§ WHAT IS BEING ASKED:
Return the run of lines below that opens with the line containing "The camera went 20" and closes with the line containing "Someone rotated the Handy", keeping each one exact.

★ ★ ★ ★

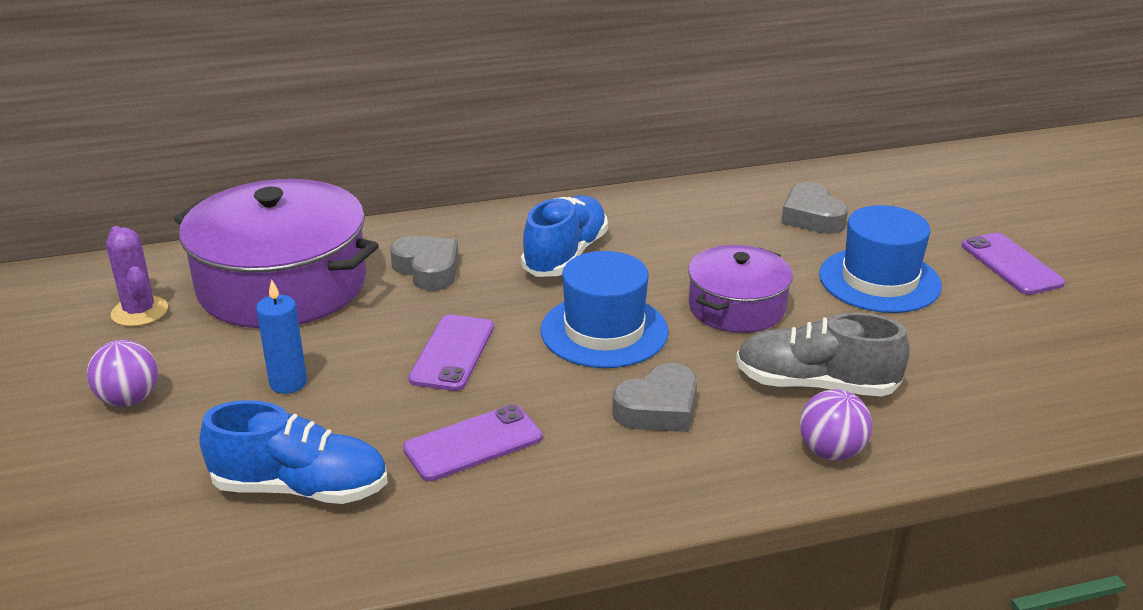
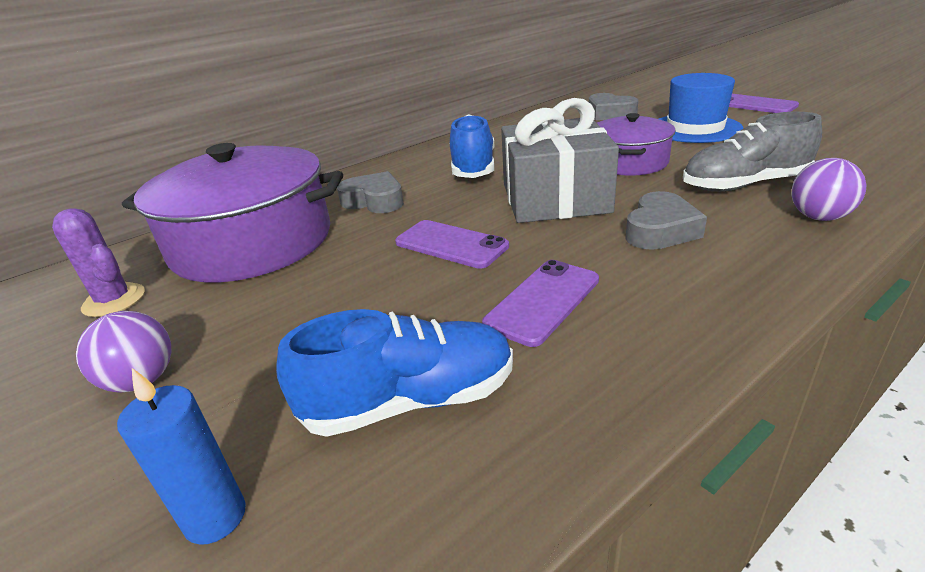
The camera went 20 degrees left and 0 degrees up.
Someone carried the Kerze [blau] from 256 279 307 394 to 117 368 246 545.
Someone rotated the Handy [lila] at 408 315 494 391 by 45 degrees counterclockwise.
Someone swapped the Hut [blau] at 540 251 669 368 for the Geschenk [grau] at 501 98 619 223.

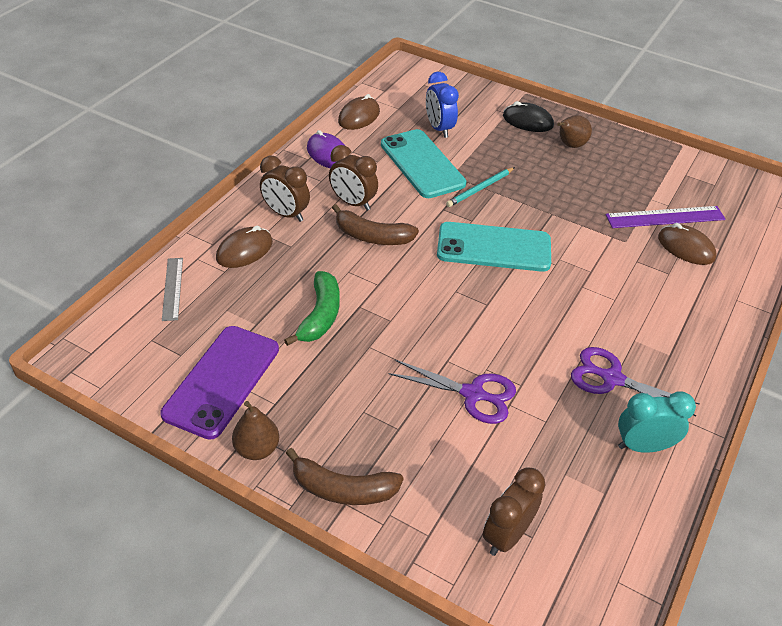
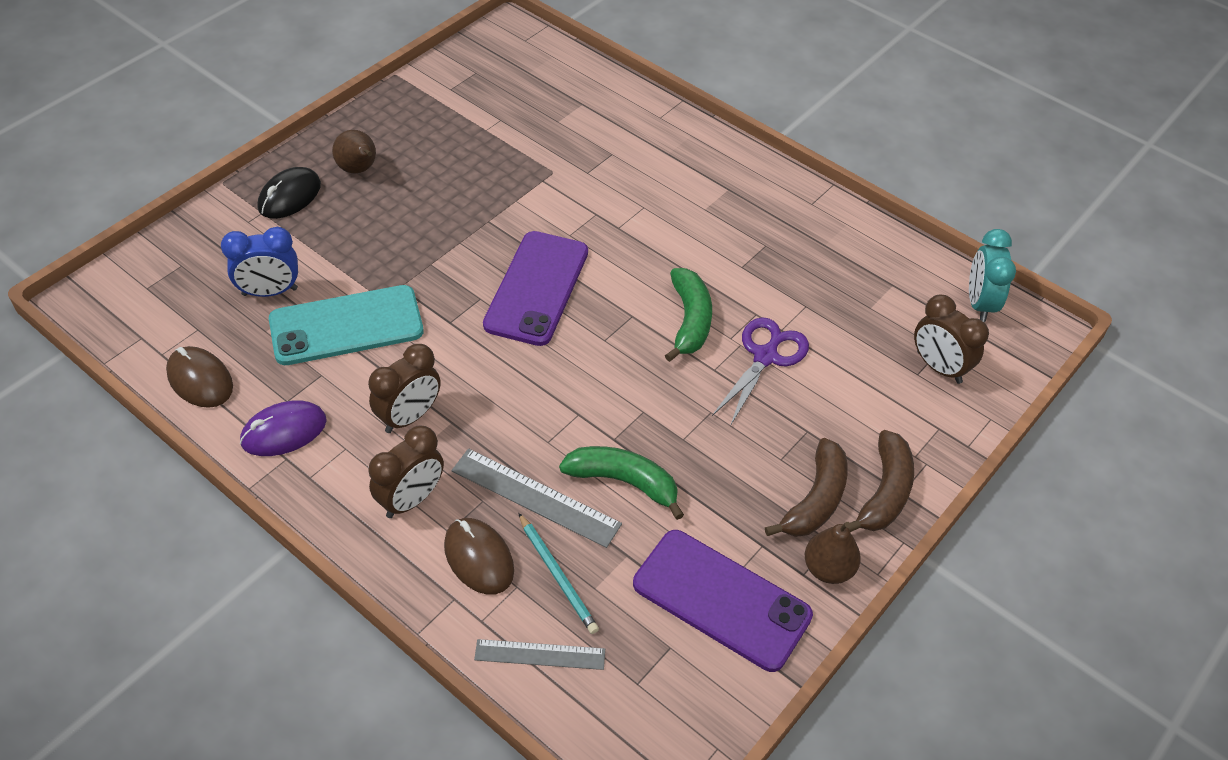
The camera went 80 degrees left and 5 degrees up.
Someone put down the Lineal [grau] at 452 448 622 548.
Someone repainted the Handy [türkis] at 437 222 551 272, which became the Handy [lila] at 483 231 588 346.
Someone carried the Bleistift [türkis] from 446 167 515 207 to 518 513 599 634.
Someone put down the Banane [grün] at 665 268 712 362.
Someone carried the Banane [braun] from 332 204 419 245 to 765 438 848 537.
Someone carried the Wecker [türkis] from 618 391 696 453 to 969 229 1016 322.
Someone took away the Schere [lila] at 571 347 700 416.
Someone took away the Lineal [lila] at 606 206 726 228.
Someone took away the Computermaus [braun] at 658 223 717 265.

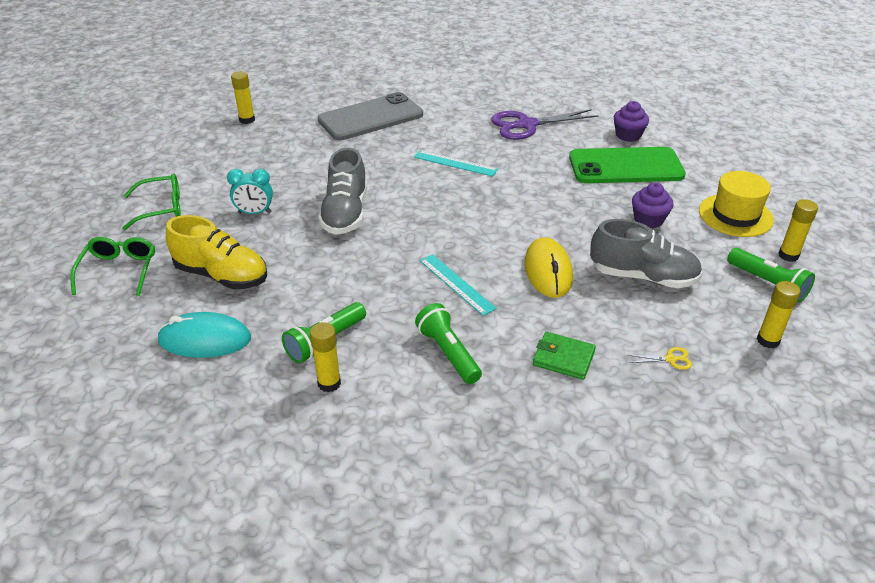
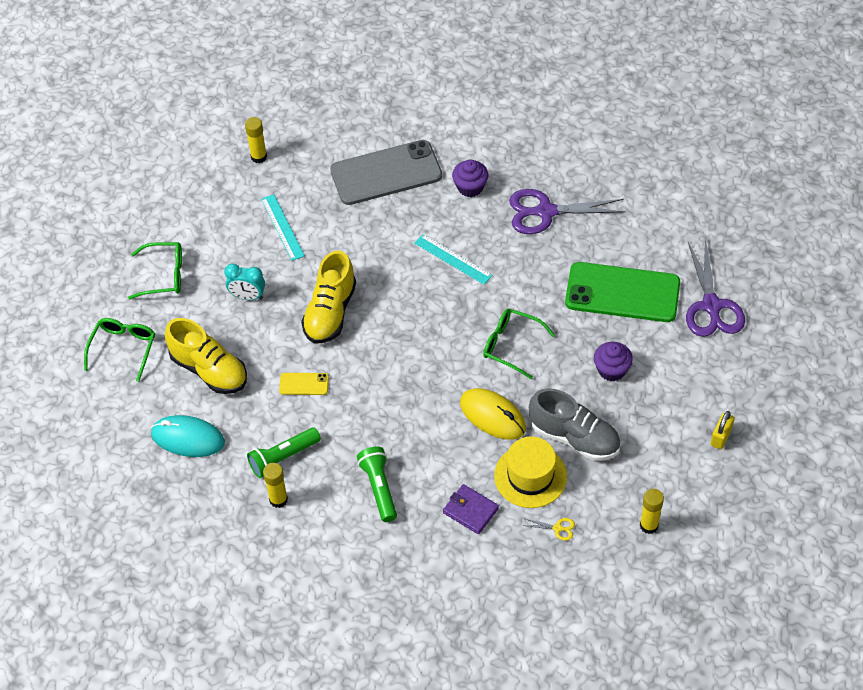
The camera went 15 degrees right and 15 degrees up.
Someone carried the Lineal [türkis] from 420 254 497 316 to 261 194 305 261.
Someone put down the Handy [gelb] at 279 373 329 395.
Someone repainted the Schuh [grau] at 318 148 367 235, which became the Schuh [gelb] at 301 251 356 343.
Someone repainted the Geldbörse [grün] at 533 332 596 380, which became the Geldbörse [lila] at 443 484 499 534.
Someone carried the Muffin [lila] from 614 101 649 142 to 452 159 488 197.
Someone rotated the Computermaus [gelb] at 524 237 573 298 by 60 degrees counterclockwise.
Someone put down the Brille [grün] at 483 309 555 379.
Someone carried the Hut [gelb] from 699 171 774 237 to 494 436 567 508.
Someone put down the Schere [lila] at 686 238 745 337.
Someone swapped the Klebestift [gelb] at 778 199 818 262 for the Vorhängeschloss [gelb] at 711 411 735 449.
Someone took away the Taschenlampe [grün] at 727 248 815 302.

★ ★ ★ ★

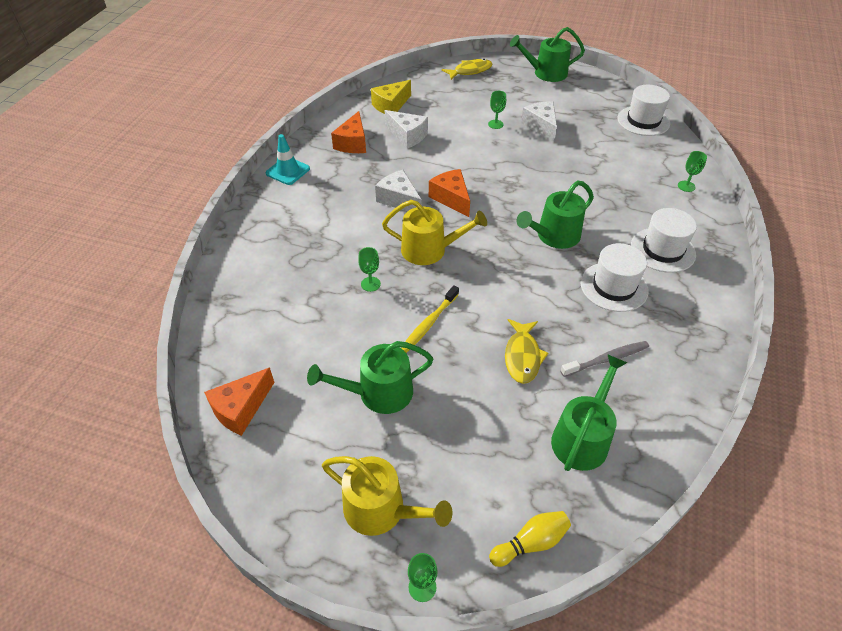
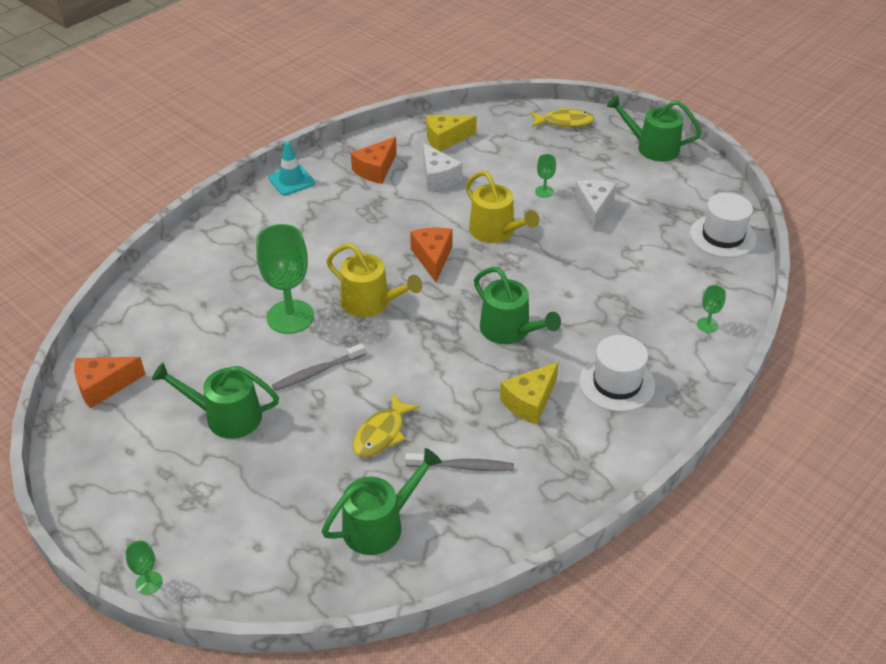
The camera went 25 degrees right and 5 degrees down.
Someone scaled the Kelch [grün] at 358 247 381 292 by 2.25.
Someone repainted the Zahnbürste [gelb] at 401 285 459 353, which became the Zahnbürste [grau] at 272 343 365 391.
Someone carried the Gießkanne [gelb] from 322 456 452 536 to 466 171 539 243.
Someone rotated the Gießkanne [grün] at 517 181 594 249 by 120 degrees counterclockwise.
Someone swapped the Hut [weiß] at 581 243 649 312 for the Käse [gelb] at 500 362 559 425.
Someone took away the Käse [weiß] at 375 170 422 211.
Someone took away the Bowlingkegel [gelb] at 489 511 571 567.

★ ★ ★ ★

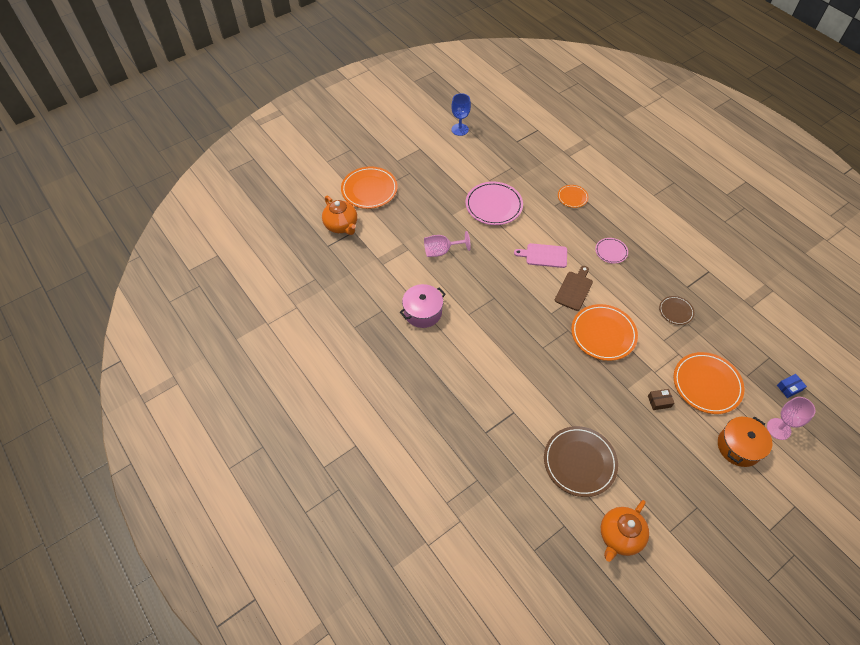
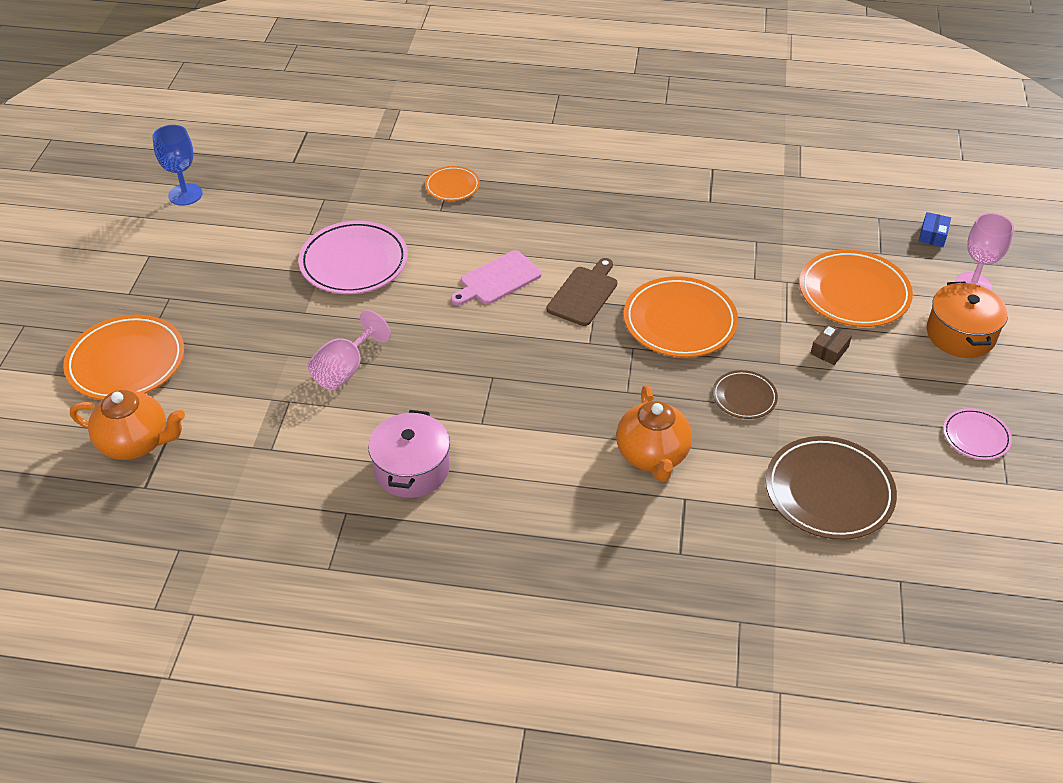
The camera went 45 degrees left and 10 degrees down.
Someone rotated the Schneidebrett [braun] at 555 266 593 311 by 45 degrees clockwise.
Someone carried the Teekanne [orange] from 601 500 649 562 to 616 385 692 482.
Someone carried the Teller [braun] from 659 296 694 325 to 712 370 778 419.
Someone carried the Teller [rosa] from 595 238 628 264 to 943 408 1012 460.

★ ★ ★ ★

§ TASK ANSWER:
The camera went 20 degrees left and 0 degrees up.
Someone carried the Kerze [blau] from 256 279 307 394 to 117 368 246 545.
Someone rotated the Handy [lila] at 408 315 494 391 by 45 degrees counterclockwise.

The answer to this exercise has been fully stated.